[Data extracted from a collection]
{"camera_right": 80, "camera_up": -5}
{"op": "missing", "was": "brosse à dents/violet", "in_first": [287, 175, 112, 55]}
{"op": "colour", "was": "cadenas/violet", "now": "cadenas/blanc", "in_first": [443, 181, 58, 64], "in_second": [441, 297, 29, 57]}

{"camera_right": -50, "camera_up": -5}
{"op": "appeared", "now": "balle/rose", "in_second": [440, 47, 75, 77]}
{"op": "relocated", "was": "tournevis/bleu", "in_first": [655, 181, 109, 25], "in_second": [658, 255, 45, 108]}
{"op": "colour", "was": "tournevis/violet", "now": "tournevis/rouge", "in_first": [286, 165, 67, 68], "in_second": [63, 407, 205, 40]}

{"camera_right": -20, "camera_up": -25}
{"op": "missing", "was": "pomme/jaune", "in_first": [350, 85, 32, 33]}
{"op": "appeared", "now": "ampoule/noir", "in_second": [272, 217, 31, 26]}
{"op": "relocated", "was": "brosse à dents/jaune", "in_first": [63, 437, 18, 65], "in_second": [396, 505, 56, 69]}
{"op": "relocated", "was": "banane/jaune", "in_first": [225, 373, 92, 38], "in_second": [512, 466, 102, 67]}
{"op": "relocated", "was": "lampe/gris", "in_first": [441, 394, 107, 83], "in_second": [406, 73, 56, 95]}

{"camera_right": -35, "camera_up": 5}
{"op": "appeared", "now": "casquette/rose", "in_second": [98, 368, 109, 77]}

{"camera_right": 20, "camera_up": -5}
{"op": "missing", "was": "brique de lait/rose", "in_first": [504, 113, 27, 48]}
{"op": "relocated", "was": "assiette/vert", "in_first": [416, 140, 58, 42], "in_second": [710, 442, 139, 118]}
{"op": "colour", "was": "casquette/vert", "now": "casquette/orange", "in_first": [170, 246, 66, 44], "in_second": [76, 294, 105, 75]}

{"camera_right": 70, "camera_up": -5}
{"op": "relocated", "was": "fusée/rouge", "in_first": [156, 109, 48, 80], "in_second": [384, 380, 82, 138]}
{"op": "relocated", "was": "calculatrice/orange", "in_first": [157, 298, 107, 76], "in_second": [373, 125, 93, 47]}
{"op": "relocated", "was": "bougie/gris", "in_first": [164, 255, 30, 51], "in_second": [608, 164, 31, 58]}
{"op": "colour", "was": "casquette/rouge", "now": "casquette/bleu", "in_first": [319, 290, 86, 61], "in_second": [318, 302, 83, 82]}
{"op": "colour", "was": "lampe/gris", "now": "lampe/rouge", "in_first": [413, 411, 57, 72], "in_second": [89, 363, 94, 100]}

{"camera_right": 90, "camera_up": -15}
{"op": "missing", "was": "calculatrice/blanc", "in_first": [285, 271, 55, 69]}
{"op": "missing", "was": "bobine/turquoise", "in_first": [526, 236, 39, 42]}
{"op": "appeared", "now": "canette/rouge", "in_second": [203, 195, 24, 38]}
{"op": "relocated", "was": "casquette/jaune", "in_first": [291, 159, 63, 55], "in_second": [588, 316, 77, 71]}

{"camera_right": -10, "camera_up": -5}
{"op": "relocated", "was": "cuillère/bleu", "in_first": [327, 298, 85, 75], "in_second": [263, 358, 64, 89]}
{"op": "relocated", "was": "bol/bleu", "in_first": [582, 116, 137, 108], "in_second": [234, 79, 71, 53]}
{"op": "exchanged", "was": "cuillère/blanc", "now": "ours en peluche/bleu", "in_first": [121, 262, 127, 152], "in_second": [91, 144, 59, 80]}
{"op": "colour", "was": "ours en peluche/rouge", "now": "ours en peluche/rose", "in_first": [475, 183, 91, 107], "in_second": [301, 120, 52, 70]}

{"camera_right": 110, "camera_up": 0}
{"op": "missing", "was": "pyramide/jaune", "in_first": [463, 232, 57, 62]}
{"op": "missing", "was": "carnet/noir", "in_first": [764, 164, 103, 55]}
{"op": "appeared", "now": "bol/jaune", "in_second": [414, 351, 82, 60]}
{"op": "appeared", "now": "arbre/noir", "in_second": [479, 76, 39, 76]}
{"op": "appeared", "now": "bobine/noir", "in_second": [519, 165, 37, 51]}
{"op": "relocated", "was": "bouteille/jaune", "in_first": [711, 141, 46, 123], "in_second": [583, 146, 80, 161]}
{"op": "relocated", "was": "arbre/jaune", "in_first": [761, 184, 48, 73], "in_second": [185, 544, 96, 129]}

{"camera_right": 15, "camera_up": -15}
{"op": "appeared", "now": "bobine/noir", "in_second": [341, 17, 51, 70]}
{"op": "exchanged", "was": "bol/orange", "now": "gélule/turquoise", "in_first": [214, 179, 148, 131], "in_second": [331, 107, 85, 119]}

• _Exercise_:
Exactly as they appear above, give the entries again.

• _Solution to this exercise_:
{"camera_right": 80, "camera_up": -5}
{"op": "missing", "was": "brosse à dents/violet", "in_first": [287, 175, 112, 55]}
{"op": "colour", "was": "cadenas/violet", "now": "cadenas/blanc", "in_first": [443, 181, 58, 64], "in_second": [441, 297, 29, 57]}

{"camera_right": -50, "camera_up": -5}
{"op": "appeared", "now": "balle/rose", "in_second": [440, 47, 75, 77]}
{"op": "relocated", "was": "tournevis/bleu", "in_first": [655, 181, 109, 25], "in_second": [658, 255, 45, 108]}
{"op": "colour", "was": "tournevis/violet", "now": "tournevis/rouge", "in_first": [286, 165, 67, 68], "in_second": [63, 407, 205, 40]}

{"camera_right": -20, "camera_up": -25}
{"op": "missing", "was": "pomme/jaune", "in_first": [350, 85, 32, 33]}
{"op": "appeared", "now": "ampoule/noir", "in_second": [272, 217, 31, 26]}
{"op": "relocated", "was": "brosse à dents/jaune", "in_first": [63, 437, 18, 65], "in_second": [396, 505, 56, 69]}
{"op": "relocated", "was": "banane/jaune", "in_first": [225, 373, 92, 38], "in_second": [512, 466, 102, 67]}
{"op": "relocated", "was": "lampe/gris", "in_first": [441, 394, 107, 83], "in_second": [406, 73, 56, 95]}

{"camera_right": -35, "camera_up": 5}
{"op": "appeared", "now": "casquette/rose", "in_second": [98, 368, 109, 77]}

{"camera_right": 20, "camera_up": -5}
{"op": "missing", "was": "brique de lait/rose", "in_first": [504, 113, 27, 48]}
{"op": "relocated", "was": "assiette/vert", "in_first": [416, 140, 58, 42], "in_second": [710, 442, 139, 118]}
{"op": "colour", "was": "casquette/vert", "now": "casquette/orange", "in_first": [170, 246, 66, 44], "in_second": [76, 294, 105, 75]}

{"camera_right": 70, "camera_up": -5}
{"op": "relocated", "was": "fusée/rouge", "in_first": [156, 109, 48, 80], "in_second": [384, 380, 82, 138]}
{"op": "relocated", "was": "calculatrice/orange", "in_first": [157, 298, 107, 76], "in_second": [373, 125, 93, 47]}
{"op": "relocated", "was": "bougie/gris", "in_first": [164, 255, 30, 51], "in_second": [608, 164, 31, 58]}
{"op": "colour", "was": "casquette/rouge", "now": "casquette/bleu", "in_first": [319, 290, 86, 61], "in_second": [318, 302, 83, 82]}
{"op": "colour", "was": "lampe/gris", "now": "lampe/rouge", "in_first": [413, 411, 57, 72], "in_second": [89, 363, 94, 100]}

{"camera_right": 90, "camera_up": -15}
{"op": "missing", "was": "calculatrice/blanc", "in_first": [285, 271, 55, 69]}
{"op": "missing", "was": "bobine/turquoise", "in_first": [526, 236, 39, 42]}
{"op": "appeared", "now": "canette/rouge", "in_second": [203, 195, 24, 38]}
{"op": "relocated", "was": "casquette/jaune", "in_first": [291, 159, 63, 55], "in_second": [588, 316, 77, 71]}

{"camera_right": -10, "camera_up": -5}
{"op": "relocated", "was": "cuillère/bleu", "in_first": [327, 298, 85, 75], "in_second": [263, 358, 64, 89]}
{"op": "relocated", "was": "bol/bleu", "in_first": [582, 116, 137, 108], "in_second": [234, 79, 71, 53]}
{"op": "exchanged", "was": "cuillère/blanc", "now": "ours en peluche/bleu", "in_first": [121, 262, 127, 152], "in_second": [91, 144, 59, 80]}
{"op": "colour", "was": "ours en peluche/rouge", "now": "ours en peluche/rose", "in_first": [475, 183, 91, 107], "in_second": [301, 120, 52, 70]}

{"camera_right": 110, "camera_up": 0}
{"op": "missing", "was": "pyramide/jaune", "in_first": [463, 232, 57, 62]}
{"op": "missing", "was": "carnet/noir", "in_first": [764, 164, 103, 55]}
{"op": "appeared", "now": "bol/jaune", "in_second": [414, 351, 82, 60]}
{"op": "appeared", "now": "arbre/noir", "in_second": [479, 76, 39, 76]}
{"op": "appeared", "now": "bobine/noir", "in_second": [519, 165, 37, 51]}
{"op": "relocated", "was": "bouteille/jaune", "in_first": [711, 141, 46, 123], "in_second": [583, 146, 80, 161]}
{"op": "relocated", "was": "arbre/jaune", "in_first": [761, 184, 48, 73], "in_second": [185, 544, 96, 129]}

{"camera_right": 15, "camera_up": -15}
{"op": "appeared", "now": "bobine/noir", "in_second": [341, 17, 51, 70]}
{"op": "exchanged", "was": "bol/orange", "now": "gélule/turquoise", "in_first": [214, 179, 148, 131], "in_second": [331, 107, 85, 119]}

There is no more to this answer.